__Provided entries__:
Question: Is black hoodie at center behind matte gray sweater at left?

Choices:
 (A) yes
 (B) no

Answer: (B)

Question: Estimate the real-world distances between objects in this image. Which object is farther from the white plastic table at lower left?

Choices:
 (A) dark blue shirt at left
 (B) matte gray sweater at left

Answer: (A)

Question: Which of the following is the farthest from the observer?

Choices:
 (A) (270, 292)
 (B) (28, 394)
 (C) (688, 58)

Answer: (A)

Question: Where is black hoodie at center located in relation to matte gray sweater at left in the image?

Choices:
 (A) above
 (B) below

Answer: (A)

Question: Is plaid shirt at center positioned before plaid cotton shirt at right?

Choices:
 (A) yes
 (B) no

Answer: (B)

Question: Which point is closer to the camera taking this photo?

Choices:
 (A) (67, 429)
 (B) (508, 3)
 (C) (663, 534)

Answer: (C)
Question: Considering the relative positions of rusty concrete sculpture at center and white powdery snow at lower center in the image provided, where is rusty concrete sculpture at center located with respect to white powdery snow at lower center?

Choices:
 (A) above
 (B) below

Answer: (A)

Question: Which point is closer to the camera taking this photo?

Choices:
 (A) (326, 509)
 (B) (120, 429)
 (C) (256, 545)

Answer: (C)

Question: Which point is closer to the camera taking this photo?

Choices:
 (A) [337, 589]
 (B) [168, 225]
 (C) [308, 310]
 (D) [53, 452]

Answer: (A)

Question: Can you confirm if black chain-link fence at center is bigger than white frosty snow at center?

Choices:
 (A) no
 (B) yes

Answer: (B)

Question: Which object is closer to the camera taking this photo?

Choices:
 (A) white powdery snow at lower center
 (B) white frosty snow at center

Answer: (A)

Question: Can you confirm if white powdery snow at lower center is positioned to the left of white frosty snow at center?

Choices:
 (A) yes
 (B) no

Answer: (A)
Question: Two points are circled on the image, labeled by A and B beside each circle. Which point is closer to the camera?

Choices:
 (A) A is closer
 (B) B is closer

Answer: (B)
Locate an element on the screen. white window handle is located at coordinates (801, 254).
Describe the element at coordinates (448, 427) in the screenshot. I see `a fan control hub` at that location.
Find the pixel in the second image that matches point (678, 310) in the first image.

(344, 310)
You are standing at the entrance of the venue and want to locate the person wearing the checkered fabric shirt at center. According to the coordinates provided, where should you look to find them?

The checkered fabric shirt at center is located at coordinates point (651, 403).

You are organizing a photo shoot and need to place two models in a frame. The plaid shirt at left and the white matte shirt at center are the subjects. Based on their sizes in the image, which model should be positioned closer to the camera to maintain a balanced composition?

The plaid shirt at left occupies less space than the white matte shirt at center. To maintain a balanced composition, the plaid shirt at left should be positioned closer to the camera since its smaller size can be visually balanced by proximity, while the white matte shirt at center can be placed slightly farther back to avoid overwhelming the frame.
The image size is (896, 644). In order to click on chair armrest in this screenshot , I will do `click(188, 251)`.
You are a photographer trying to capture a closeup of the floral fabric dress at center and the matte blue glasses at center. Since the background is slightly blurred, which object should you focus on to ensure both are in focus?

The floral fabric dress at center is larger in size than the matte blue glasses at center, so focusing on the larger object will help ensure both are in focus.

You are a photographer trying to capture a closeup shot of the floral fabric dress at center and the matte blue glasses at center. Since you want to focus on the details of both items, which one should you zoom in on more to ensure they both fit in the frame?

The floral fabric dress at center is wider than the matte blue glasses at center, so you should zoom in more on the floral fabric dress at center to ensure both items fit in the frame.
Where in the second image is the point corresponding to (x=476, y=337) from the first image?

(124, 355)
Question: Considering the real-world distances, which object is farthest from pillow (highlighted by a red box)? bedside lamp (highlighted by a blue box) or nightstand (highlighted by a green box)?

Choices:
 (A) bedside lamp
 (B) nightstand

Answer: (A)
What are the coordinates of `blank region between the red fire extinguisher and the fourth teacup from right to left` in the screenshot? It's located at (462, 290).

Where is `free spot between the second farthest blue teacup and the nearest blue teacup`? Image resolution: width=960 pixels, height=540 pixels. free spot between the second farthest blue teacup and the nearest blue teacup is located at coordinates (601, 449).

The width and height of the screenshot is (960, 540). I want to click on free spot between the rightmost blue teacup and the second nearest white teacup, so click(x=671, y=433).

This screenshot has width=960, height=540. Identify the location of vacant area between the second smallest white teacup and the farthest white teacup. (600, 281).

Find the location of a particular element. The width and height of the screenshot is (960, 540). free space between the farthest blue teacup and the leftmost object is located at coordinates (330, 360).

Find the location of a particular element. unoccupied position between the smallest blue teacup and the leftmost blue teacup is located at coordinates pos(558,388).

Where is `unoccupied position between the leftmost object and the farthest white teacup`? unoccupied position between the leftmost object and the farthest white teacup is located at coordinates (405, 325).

__What this task involves__: Reproduce all of the records above verbatim, line for line, adding nothing and leaving nothing out.

__Output for this exercise__:
Question: Is black hoodie at center behind matte gray sweater at left?

Choices:
 (A) yes
 (B) no

Answer: (B)

Question: Estimate the real-world distances between objects in this image. Which object is farther from the white plastic table at lower left?

Choices:
 (A) dark blue shirt at left
 (B) matte gray sweater at left

Answer: (A)

Question: Which of the following is the farthest from the observer?

Choices:
 (A) (270, 292)
 (B) (28, 394)
 (C) (688, 58)

Answer: (A)

Question: Where is black hoodie at center located in relation to matte gray sweater at left in the image?

Choices:
 (A) above
 (B) below

Answer: (A)

Question: Is plaid shirt at center positioned before plaid cotton shirt at right?

Choices:
 (A) yes
 (B) no

Answer: (B)

Question: Which point is closer to the camera taking this photo?

Choices:
 (A) (67, 429)
 (B) (508, 3)
 (C) (663, 534)

Answer: (C)
Question: Considering the relative positions of rusty concrete sculpture at center and white powdery snow at lower center in the image provided, where is rusty concrete sculpture at center located with respect to white powdery snow at lower center?

Choices:
 (A) above
 (B) below

Answer: (A)

Question: Which point is closer to the camera taking this photo?

Choices:
 (A) (326, 509)
 (B) (120, 429)
 (C) (256, 545)

Answer: (C)

Question: Which point is closer to the camera taking this photo?

Choices:
 (A) [337, 589]
 (B) [168, 225]
 (C) [308, 310]
 (D) [53, 452]

Answer: (A)

Question: Can you confirm if black chain-link fence at center is bigger than white frosty snow at center?

Choices:
 (A) no
 (B) yes

Answer: (B)

Question: Which object is closer to the camera taking this photo?

Choices:
 (A) white powdery snow at lower center
 (B) white frosty snow at center

Answer: (A)

Question: Can you confirm if white powdery snow at lower center is positioned to the left of white frosty snow at center?

Choices:
 (A) yes
 (B) no

Answer: (A)
Question: Two points are circled on the image, labeled by A and B beside each circle. Which point is closer to the camera?

Choices:
 (A) A is closer
 (B) B is closer

Answer: (B)
Locate an element on the screen. white window handle is located at coordinates (801, 254).
Describe the element at coordinates (448, 427) in the screenshot. I see `a fan control hub` at that location.
Find the pixel in the second image that matches point (678, 310) in the first image.

(344, 310)
You are standing at the entrance of the venue and want to locate the person wearing the checkered fabric shirt at center. According to the coordinates provided, where should you look to find them?

The checkered fabric shirt at center is located at coordinates point (651, 403).

You are organizing a photo shoot and need to place two models in a frame. The plaid shirt at left and the white matte shirt at center are the subjects. Based on their sizes in the image, which model should be positioned closer to the camera to maintain a balanced composition?

The plaid shirt at left occupies less space than the white matte shirt at center. To maintain a balanced composition, the plaid shirt at left should be positioned closer to the camera since its smaller size can be visually balanced by proximity, while the white matte shirt at center can be placed slightly farther back to avoid overwhelming the frame.
The image size is (896, 644). In order to click on chair armrest in this screenshot , I will do `click(188, 251)`.
You are a photographer trying to capture a closeup of the floral fabric dress at center and the matte blue glasses at center. Since the background is slightly blurred, which object should you focus on to ensure both are in focus?

The floral fabric dress at center is larger in size than the matte blue glasses at center, so focusing on the larger object will help ensure both are in focus.

You are a photographer trying to capture a closeup shot of the floral fabric dress at center and the matte blue glasses at center. Since you want to focus on the details of both items, which one should you zoom in on more to ensure they both fit in the frame?

The floral fabric dress at center is wider than the matte blue glasses at center, so you should zoom in more on the floral fabric dress at center to ensure both items fit in the frame.
Where in the second image is the point corresponding to (x=476, y=337) from the first image?

(124, 355)
Question: Considering the real-world distances, which object is farthest from pillow (highlighted by a red box)? bedside lamp (highlighted by a blue box) or nightstand (highlighted by a green box)?

Choices:
 (A) bedside lamp
 (B) nightstand

Answer: (A)
What are the coordinates of `blank region between the red fire extinguisher and the fourth teacup from right to left` in the screenshot? It's located at (462, 290).

Where is `free spot between the second farthest blue teacup and the nearest blue teacup`? Image resolution: width=960 pixels, height=540 pixels. free spot between the second farthest blue teacup and the nearest blue teacup is located at coordinates (601, 449).

The width and height of the screenshot is (960, 540). I want to click on free spot between the rightmost blue teacup and the second nearest white teacup, so click(x=671, y=433).

This screenshot has width=960, height=540. Identify the location of vacant area between the second smallest white teacup and the farthest white teacup. (600, 281).

Find the location of a particular element. The width and height of the screenshot is (960, 540). free space between the farthest blue teacup and the leftmost object is located at coordinates (330, 360).

Find the location of a particular element. unoccupied position between the smallest blue teacup and the leftmost blue teacup is located at coordinates pos(558,388).

Where is `unoccupied position between the leftmost object and the farthest white teacup`? unoccupied position between the leftmost object and the farthest white teacup is located at coordinates (405, 325).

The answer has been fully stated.